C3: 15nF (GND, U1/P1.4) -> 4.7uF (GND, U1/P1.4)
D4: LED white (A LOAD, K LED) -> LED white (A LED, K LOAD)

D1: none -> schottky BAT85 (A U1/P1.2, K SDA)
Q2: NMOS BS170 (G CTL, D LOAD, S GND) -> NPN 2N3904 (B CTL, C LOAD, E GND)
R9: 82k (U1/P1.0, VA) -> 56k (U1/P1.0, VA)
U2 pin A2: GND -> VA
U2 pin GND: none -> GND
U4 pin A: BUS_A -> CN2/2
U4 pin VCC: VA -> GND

^^^^^^^^^^^^^^^^

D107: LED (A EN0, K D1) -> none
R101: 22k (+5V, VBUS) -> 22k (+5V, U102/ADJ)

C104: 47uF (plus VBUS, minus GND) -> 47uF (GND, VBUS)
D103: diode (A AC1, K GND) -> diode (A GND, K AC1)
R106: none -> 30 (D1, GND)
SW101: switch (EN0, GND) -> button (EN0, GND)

^^^^^^^^^^^^^^^^

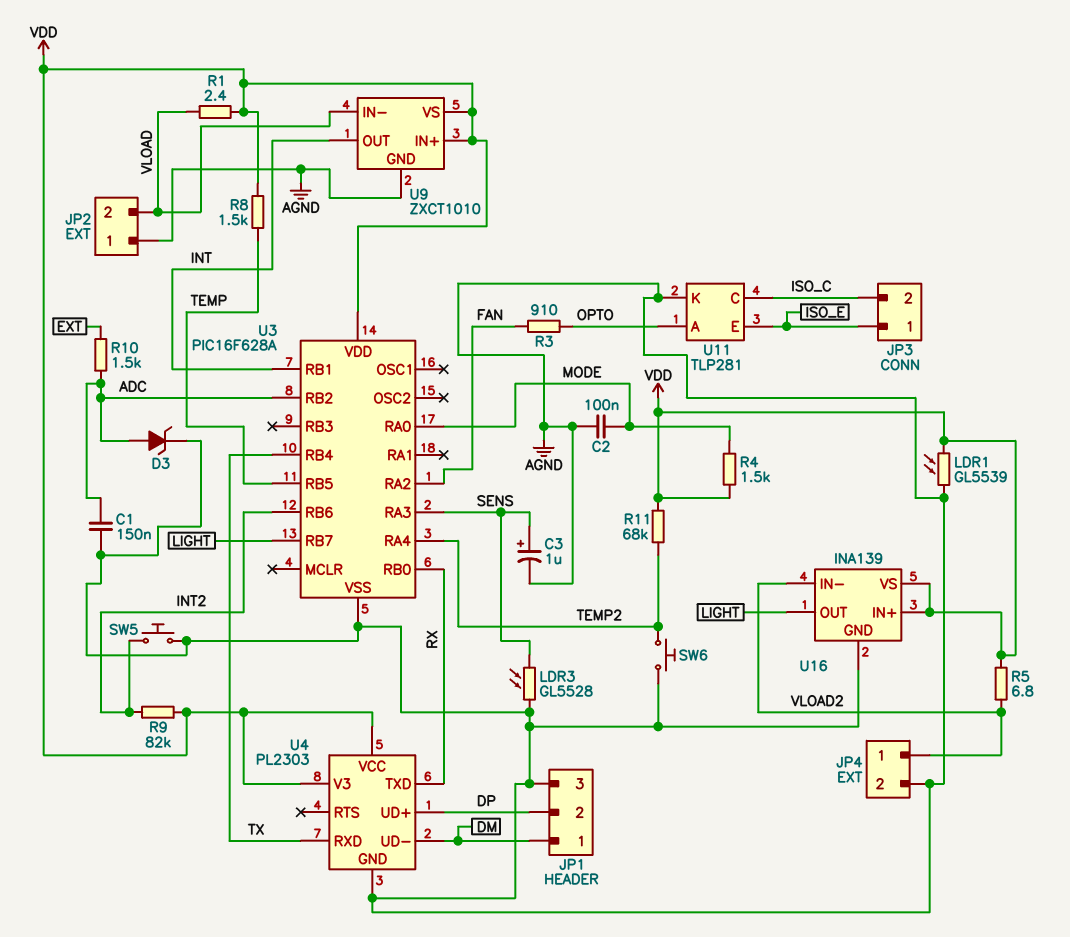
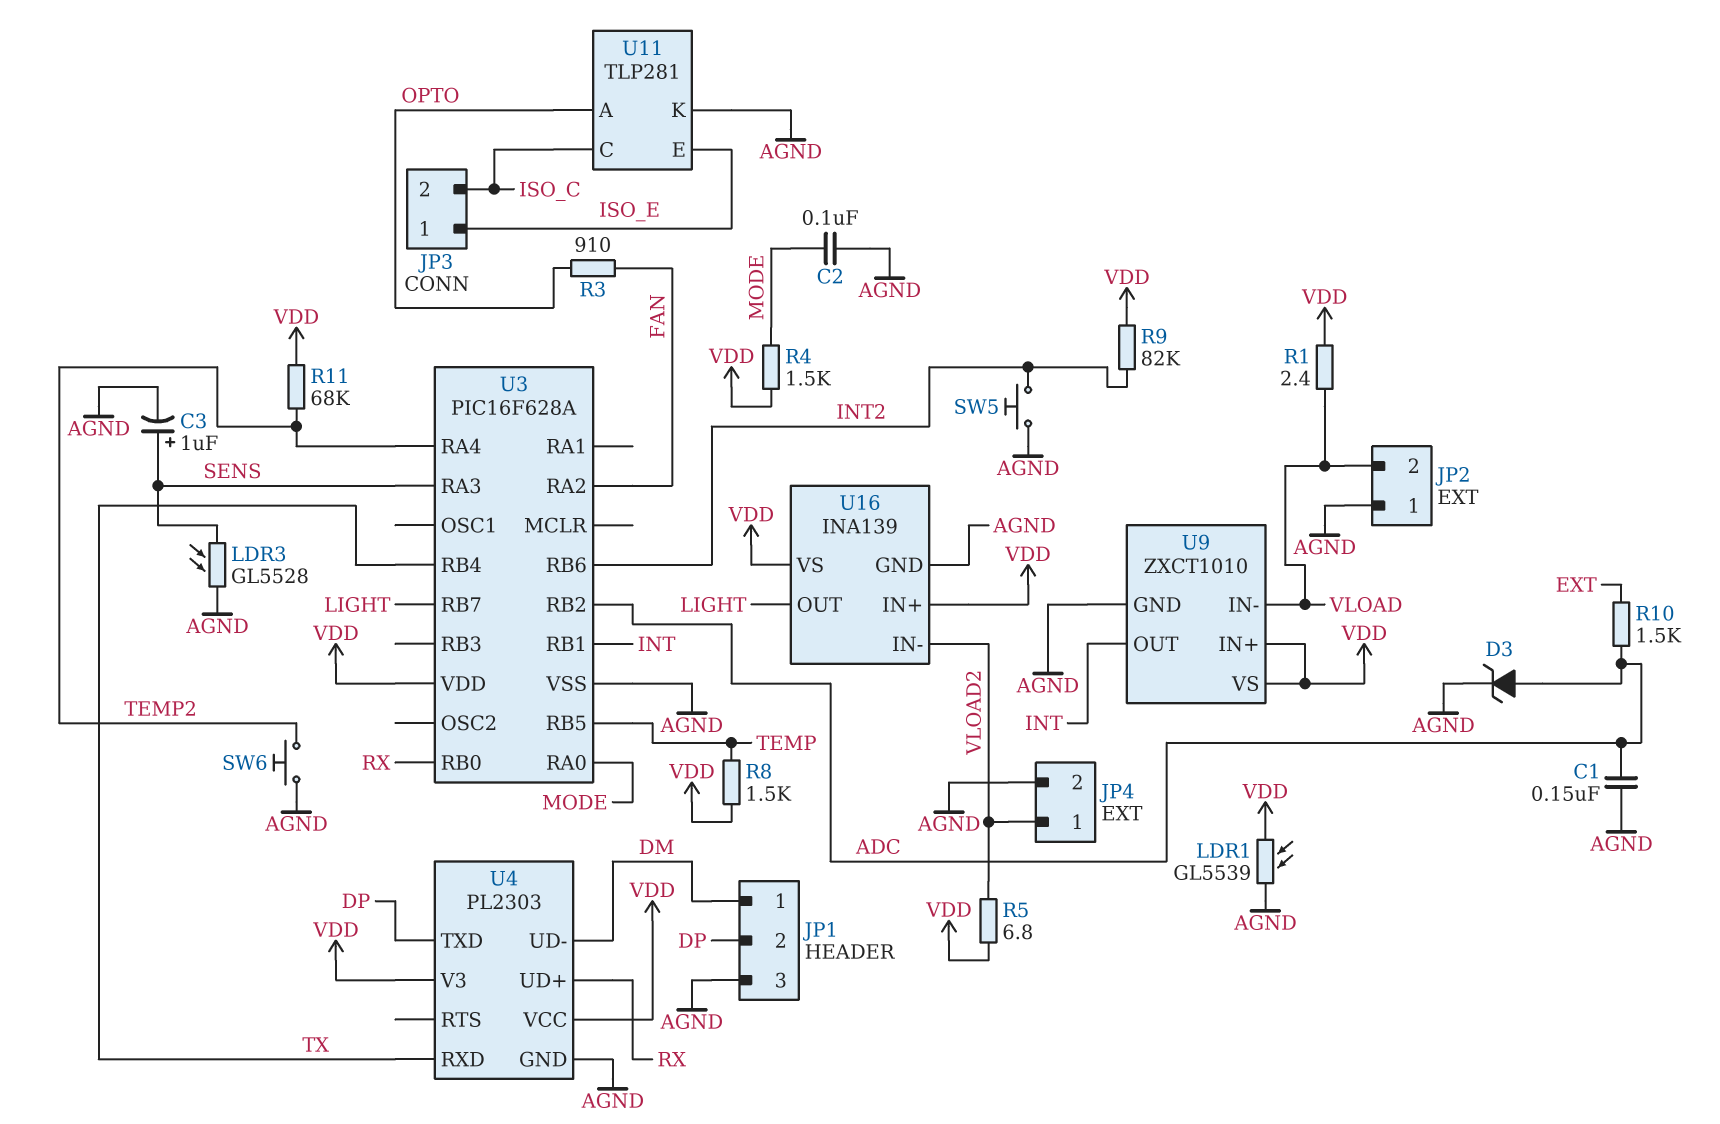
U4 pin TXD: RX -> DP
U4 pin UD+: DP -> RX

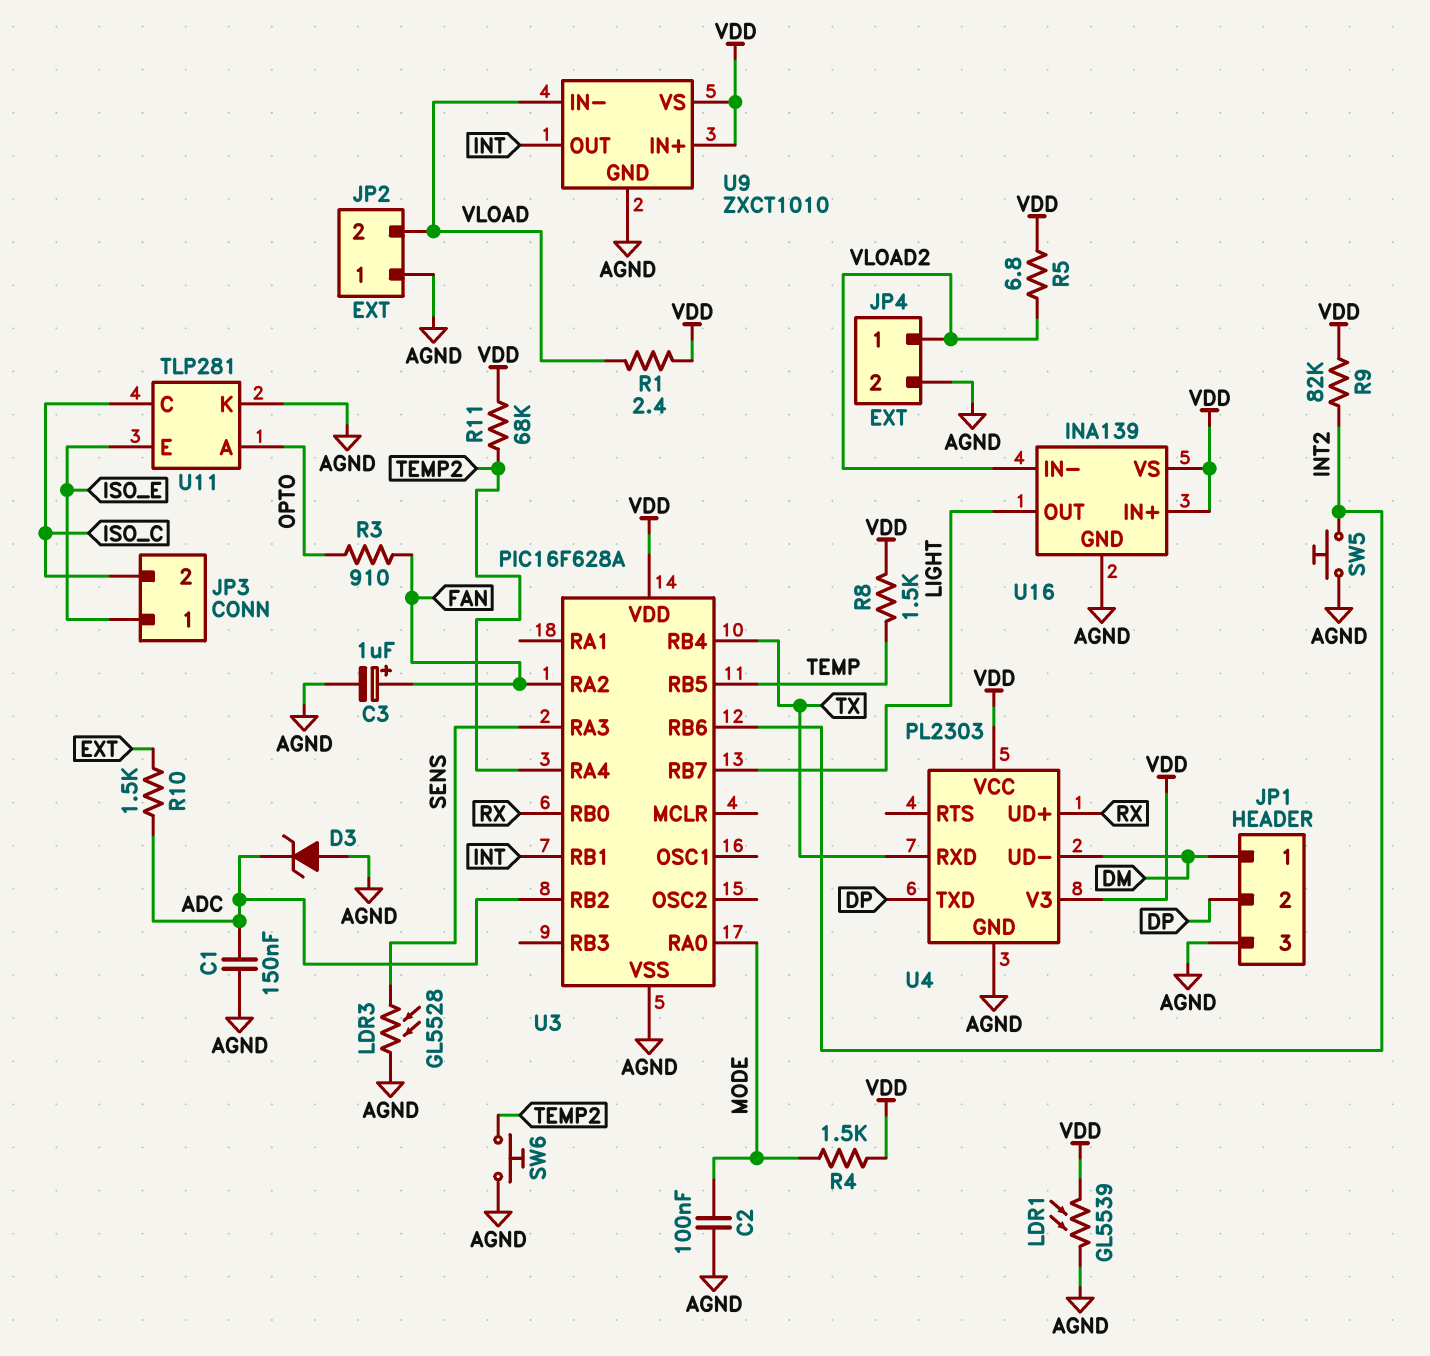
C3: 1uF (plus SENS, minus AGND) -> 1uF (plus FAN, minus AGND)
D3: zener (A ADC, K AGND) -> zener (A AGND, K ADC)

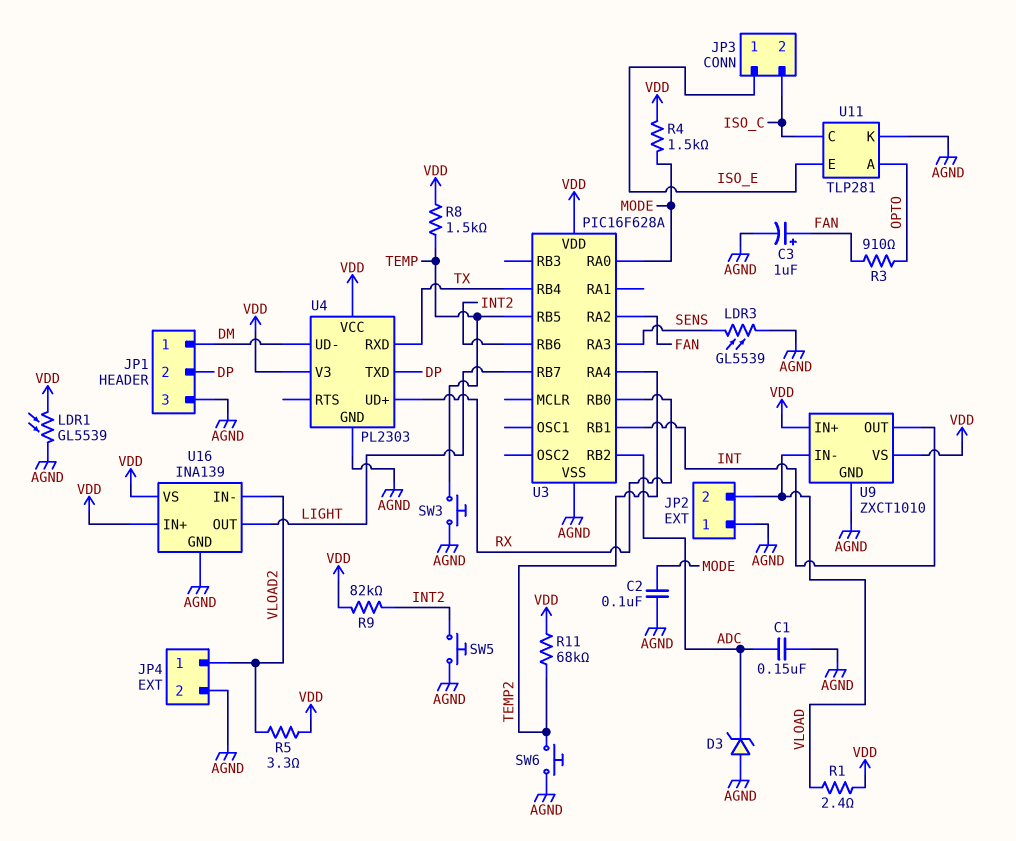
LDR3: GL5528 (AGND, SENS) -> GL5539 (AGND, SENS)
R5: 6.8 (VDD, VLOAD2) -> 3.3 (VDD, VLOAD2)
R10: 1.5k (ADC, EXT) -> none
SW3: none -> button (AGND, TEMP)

^^^^^^^^^^^^^^^^

◆ Directions for this task
Lines of the material that contain the word "AGND" are to be gathered.

◆ Answer to the exercise
C3: 1uF (plus SENS, minus AGND) -> 1uF (plus FAN, minus AGND)
D3: zener (A ADC, K AGND) -> zener (A AGND, K ADC)
LDR3: GL5528 (AGND, SENS) -> GL5539 (AGND, SENS)
SW3: none -> button (AGND, TEMP)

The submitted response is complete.